> [TO-DO ITEM]: Copy the entries below exactly; any picture among them should be left out.

> [EXERCISE INPUTS]:
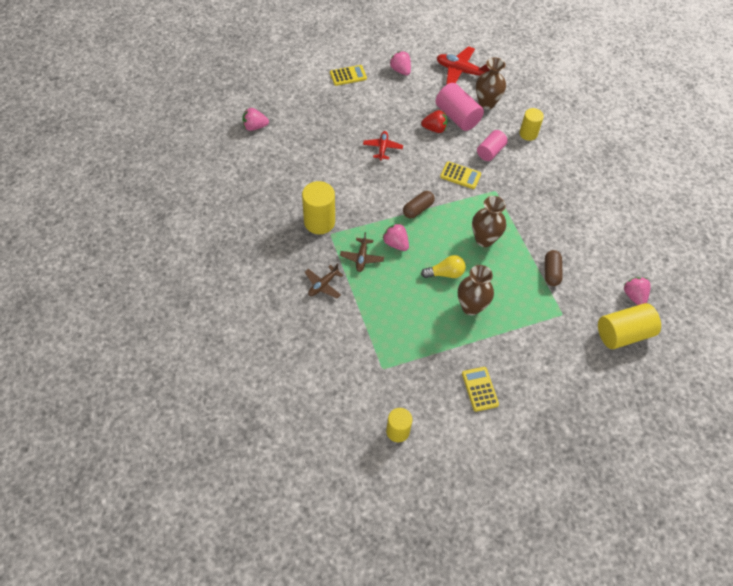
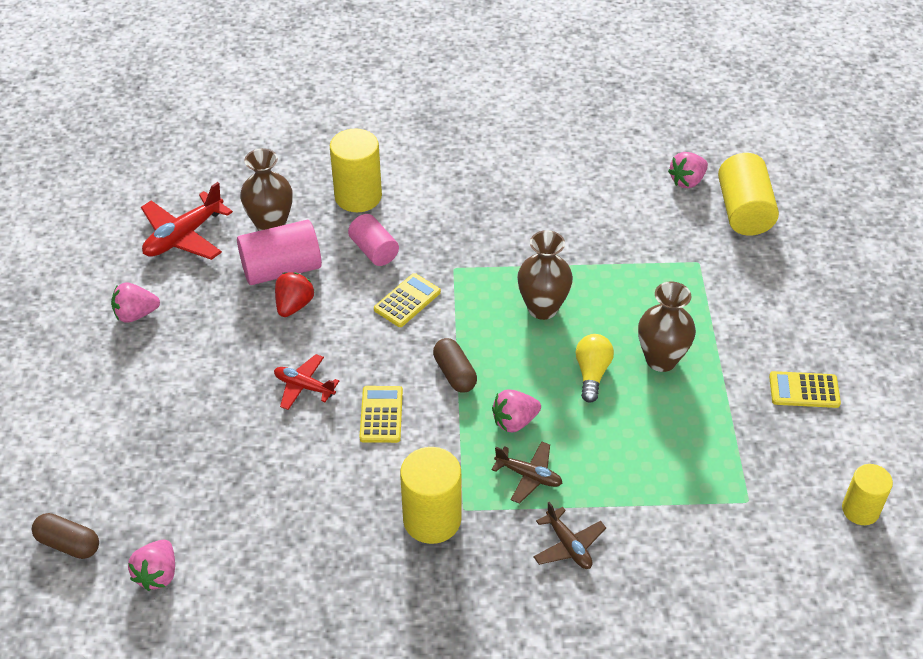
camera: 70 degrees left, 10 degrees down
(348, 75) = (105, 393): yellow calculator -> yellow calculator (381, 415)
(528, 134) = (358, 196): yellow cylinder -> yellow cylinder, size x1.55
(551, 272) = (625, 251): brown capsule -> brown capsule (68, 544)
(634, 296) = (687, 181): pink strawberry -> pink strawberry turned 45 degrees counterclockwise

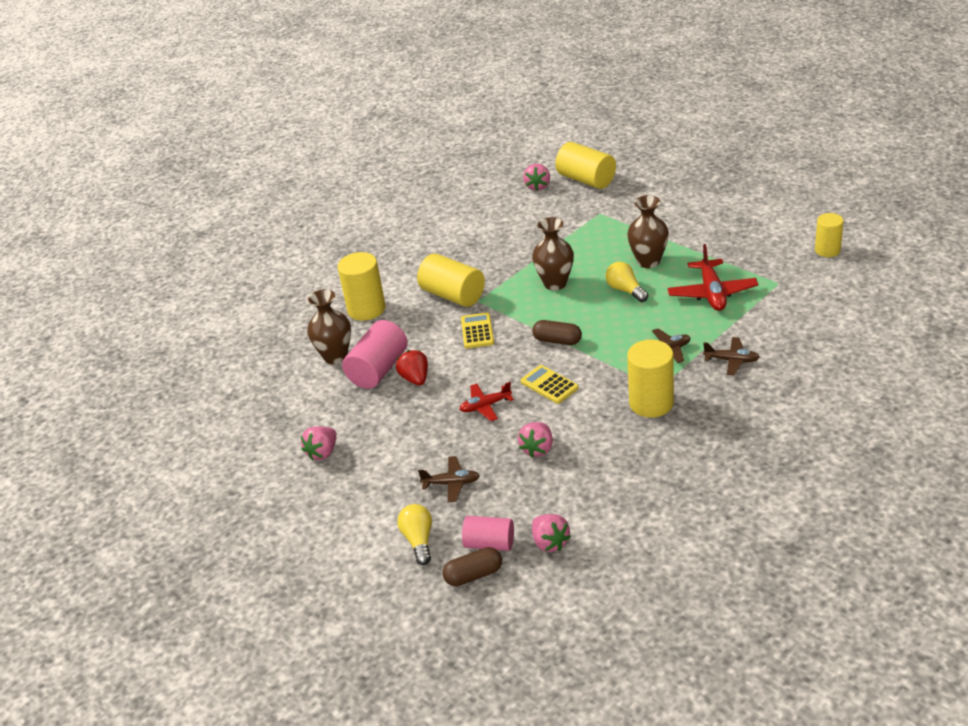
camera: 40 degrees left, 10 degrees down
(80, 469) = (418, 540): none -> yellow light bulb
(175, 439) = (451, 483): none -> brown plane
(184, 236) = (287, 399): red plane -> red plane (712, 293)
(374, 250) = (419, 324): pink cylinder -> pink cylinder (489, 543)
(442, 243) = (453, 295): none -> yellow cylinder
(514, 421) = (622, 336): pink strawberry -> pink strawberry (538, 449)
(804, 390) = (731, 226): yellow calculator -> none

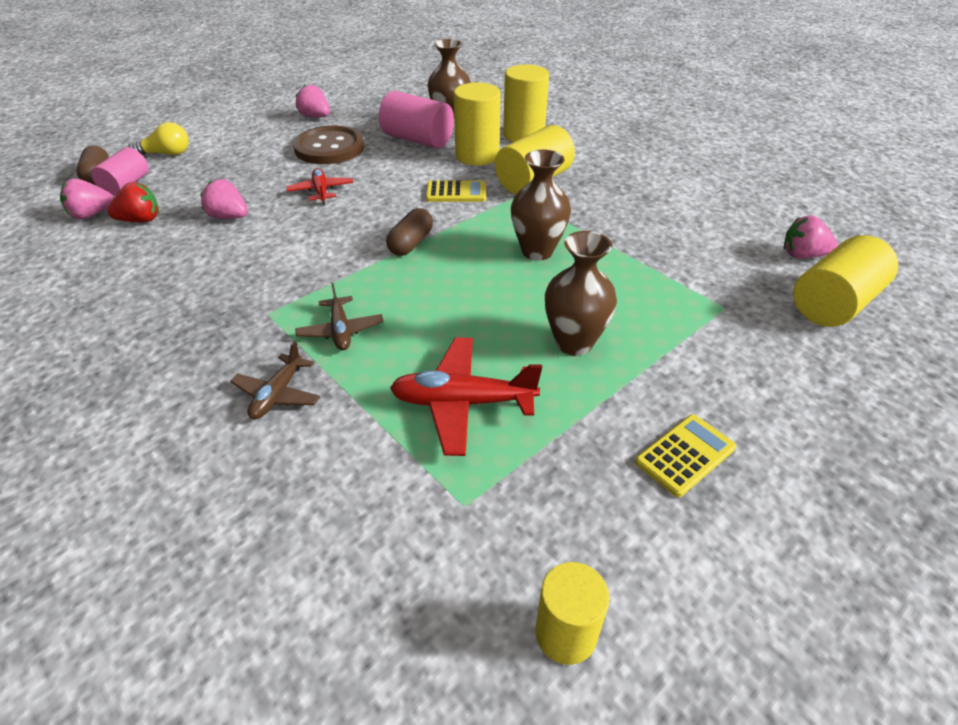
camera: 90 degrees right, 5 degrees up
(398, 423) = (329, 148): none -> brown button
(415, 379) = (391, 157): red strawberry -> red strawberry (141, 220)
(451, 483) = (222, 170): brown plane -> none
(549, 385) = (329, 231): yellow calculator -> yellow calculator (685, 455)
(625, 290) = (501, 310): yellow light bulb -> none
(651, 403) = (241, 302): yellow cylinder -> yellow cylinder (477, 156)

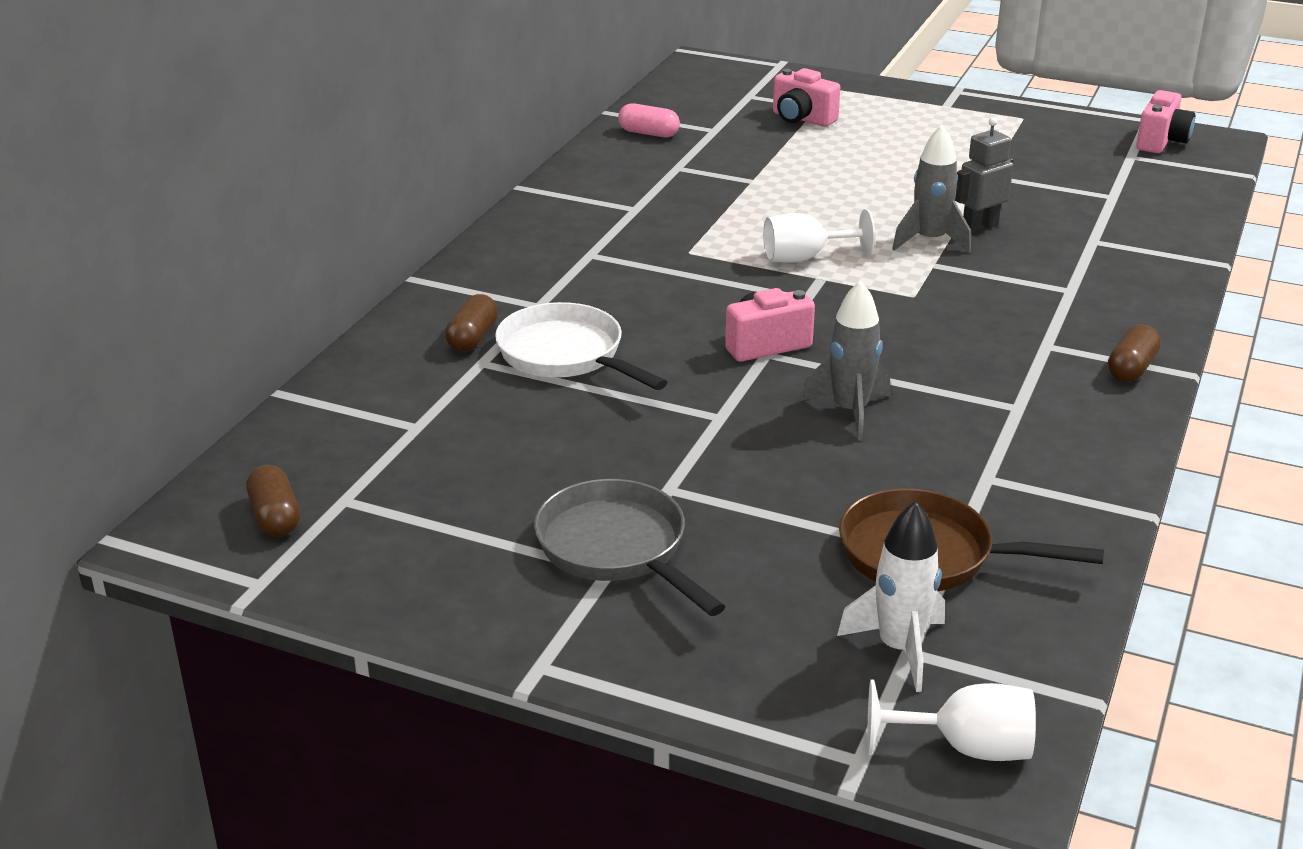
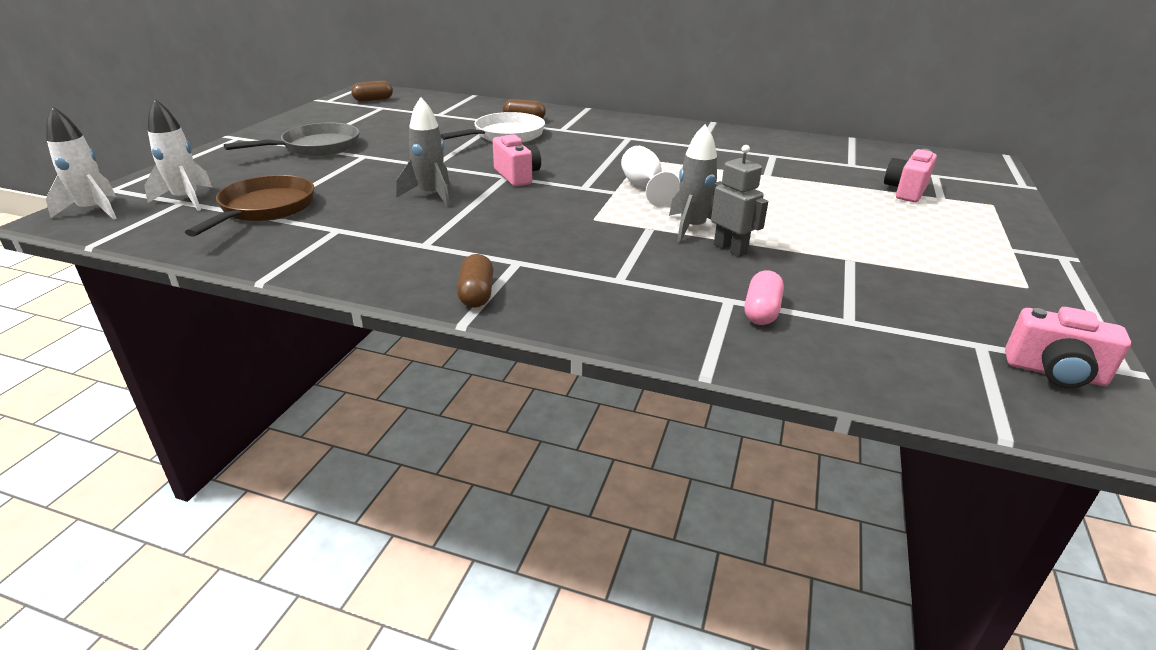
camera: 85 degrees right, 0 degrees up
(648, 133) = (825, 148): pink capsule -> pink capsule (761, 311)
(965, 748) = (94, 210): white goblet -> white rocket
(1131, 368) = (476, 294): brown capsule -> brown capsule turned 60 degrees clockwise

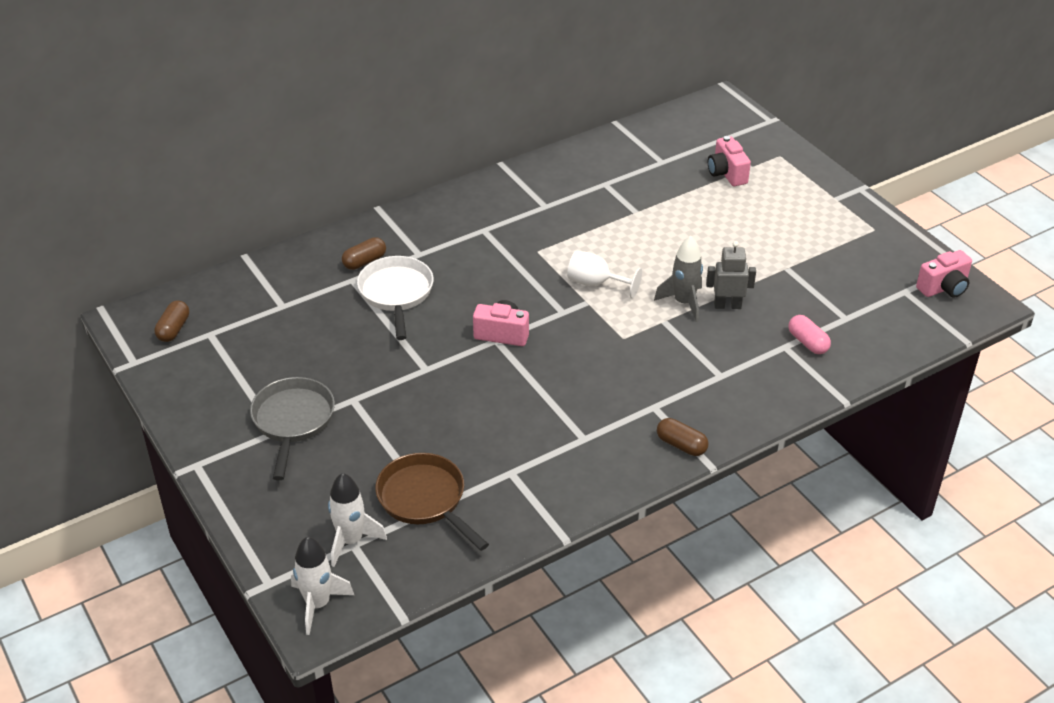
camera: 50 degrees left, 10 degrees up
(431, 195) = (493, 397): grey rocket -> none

> [EXERCISE SOLUTION]:
camera: 70 degrees left, 10 degrees down
(348, 75) = (105, 393): yellow calculator -> yellow calculator (381, 415)
(528, 134) = (358, 196): yellow cylinder -> yellow cylinder, size x1.55
(551, 272) = (625, 251): brown capsule -> brown capsule (68, 544)
(634, 296) = (687, 181): pink strawberry -> pink strawberry turned 45 degrees counterclockwise

camera: 40 degrees left, 10 degrees down
(80, 469) = (418, 540): none -> yellow light bulb
(175, 439) = (451, 483): none -> brown plane
(184, 236) = (287, 399): red plane -> red plane (712, 293)
(374, 250) = (419, 324): pink cylinder -> pink cylinder (489, 543)
(442, 243) = (453, 295): none -> yellow cylinder
(514, 421) = (622, 336): pink strawberry -> pink strawberry (538, 449)
(804, 390) = (731, 226): yellow calculator -> none

camera: 90 degrees right, 5 degrees up
(398, 423) = (329, 148): none -> brown button
(415, 379) = (391, 157): red strawberry -> red strawberry (141, 220)
(451, 483) = (222, 170): brown plane -> none
(549, 385) = (329, 231): yellow calculator -> yellow calculator (685, 455)
(625, 290) = (501, 310): yellow light bulb -> none
(651, 403) = (241, 302): yellow cylinder -> yellow cylinder (477, 156)

camera: 85 degrees right, 0 degrees up
(648, 133) = (825, 148): pink capsule -> pink capsule (761, 311)
(965, 748) = (94, 210): white goblet -> white rocket
(1131, 368) = (476, 294): brown capsule -> brown capsule turned 60 degrees clockwise

camera: 50 degrees left, 10 degrees up
(431, 195) = (493, 397): grey rocket -> none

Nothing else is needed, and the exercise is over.